> **Requirement**: Beginning at the line that holds "Return the footprint" and continuing to the last line of the data below, transcribe every line word for word, without pictures.

> **Available data**:
►

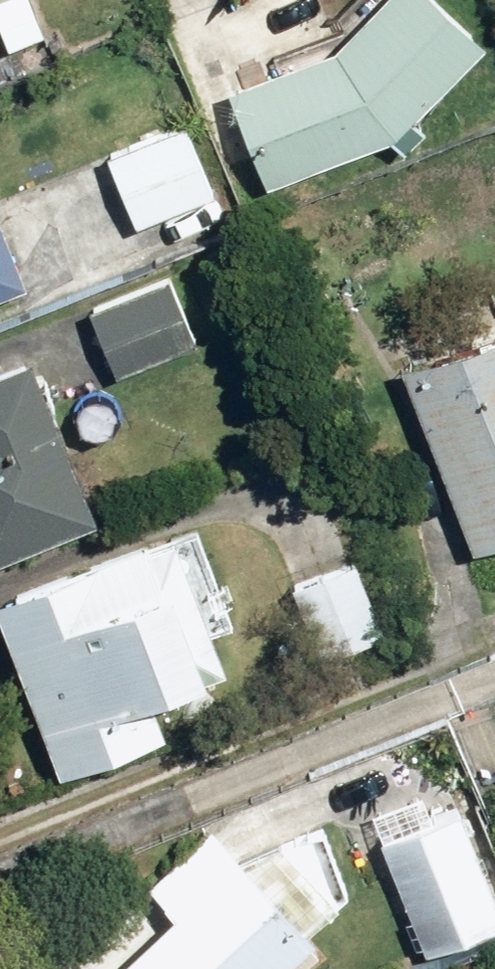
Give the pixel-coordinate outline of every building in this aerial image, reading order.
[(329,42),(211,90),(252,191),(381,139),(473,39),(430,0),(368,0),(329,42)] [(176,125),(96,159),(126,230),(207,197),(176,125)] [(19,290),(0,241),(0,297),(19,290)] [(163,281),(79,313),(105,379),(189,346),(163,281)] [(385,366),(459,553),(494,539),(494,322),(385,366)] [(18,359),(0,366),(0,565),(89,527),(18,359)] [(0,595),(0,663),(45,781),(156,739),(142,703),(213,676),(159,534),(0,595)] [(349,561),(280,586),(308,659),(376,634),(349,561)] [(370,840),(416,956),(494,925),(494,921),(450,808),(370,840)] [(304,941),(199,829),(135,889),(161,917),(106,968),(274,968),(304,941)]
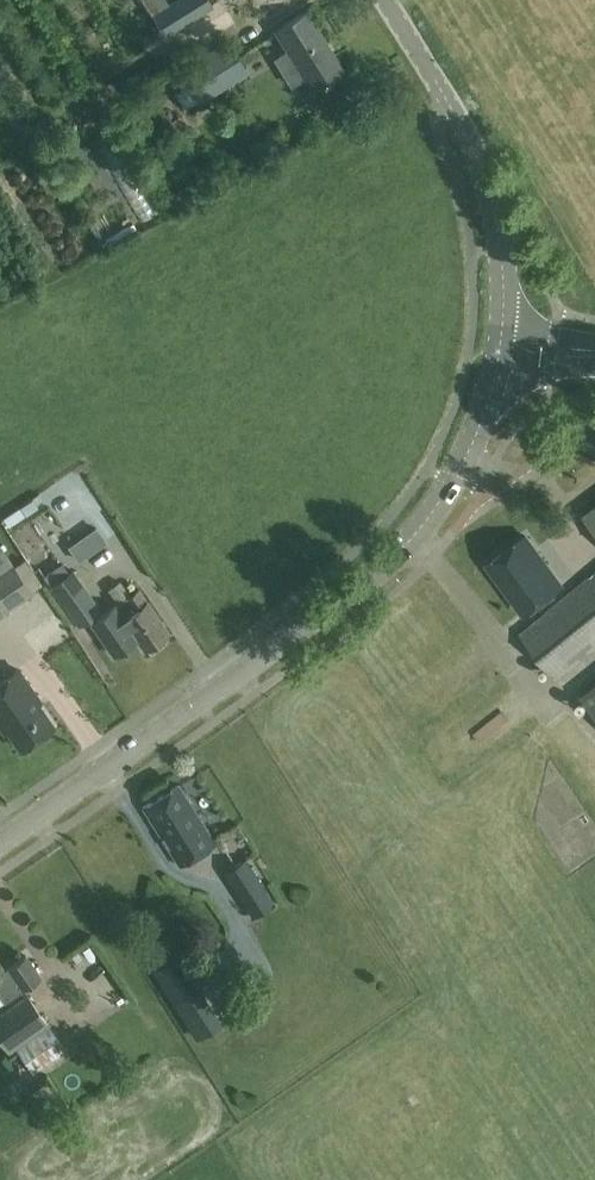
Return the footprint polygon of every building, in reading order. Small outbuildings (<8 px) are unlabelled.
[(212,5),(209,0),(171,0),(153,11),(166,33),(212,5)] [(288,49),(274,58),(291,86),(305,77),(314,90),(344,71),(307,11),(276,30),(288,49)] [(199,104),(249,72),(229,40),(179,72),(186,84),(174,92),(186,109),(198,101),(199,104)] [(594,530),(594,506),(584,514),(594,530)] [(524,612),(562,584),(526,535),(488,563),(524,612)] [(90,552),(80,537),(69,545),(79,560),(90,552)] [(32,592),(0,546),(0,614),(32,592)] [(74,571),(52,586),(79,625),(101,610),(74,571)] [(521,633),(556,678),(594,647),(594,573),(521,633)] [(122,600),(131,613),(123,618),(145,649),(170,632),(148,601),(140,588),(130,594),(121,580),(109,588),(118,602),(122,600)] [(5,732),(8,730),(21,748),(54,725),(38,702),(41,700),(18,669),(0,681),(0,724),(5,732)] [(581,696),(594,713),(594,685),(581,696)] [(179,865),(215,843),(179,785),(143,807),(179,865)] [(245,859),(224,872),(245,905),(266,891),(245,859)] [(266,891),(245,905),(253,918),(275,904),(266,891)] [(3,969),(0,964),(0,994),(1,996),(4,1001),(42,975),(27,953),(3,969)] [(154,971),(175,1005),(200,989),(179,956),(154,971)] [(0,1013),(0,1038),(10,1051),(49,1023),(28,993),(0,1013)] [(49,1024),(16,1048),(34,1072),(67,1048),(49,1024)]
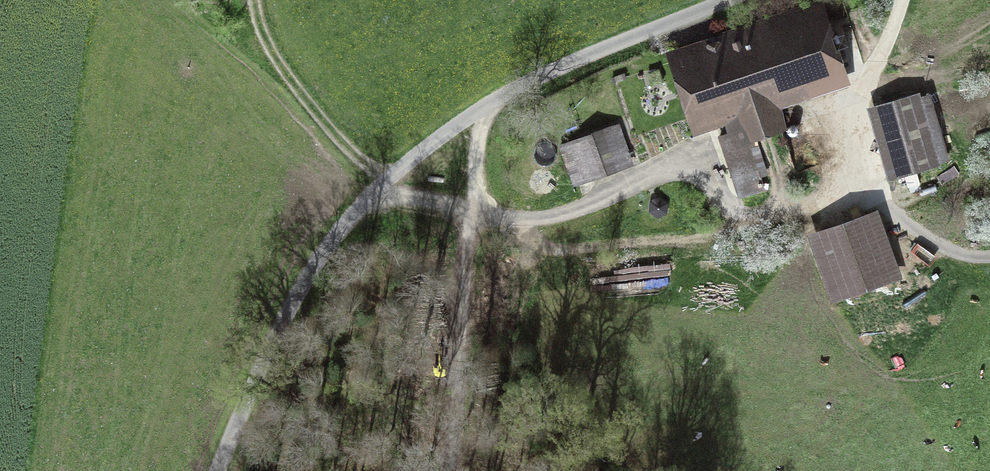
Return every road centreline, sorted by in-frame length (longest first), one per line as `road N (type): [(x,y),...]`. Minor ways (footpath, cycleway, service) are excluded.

◄

> **Task answer**:
Return the footprint polygon of every building, in reading order. Small outbuildings (<8 px) are unlabelled.
[(212,5),(209,0),(171,0),(153,11),(166,33),(212,5)] [(288,49),(274,58),(291,86),(305,77),(314,90),(344,71),(307,11),(276,30),(288,49)] [(199,104),(249,72),(229,40),(179,72),(186,84),(174,92),(186,109),(198,101),(199,104)] [(594,530),(594,506),(584,514),(594,530)] [(524,612),(562,584),(526,535),(488,563),(524,612)] [(90,552),(80,537),(69,545),(79,560),(90,552)] [(32,592),(0,546),(0,614),(32,592)] [(74,571),(52,586),(79,625),(101,610),(74,571)] [(521,633),(556,678),(594,647),(594,573),(521,633)] [(122,600),(131,613),(123,618),(145,649),(170,632),(148,601),(140,588),(130,594),(121,580),(109,588),(118,602),(122,600)] [(5,732),(8,730),(21,748),(54,725),(38,702),(41,700),(18,669),(0,681),(0,724),(5,732)] [(581,696),(594,713),(594,685),(581,696)] [(179,865),(215,843),(179,785),(143,807),(179,865)] [(245,859),(224,872),(245,905),(266,891),(245,859)] [(266,891),(245,905),(253,918),(275,904),(266,891)] [(3,969),(0,964),(0,994),(1,996),(4,1001),(42,975),(27,953),(3,969)] [(154,971),(175,1005),(200,989),(179,956),(154,971)] [(0,1013),(0,1038),(10,1051),(49,1023),(28,993),(0,1013)] [(49,1024),(16,1048),(34,1072),(67,1048),(49,1024)]
Return every road centreline, sorted by in-frame length (longest first), one per line as `road N (type): [(x,y),...]`. Minor ways (footpath, cycleway, service) are excluded.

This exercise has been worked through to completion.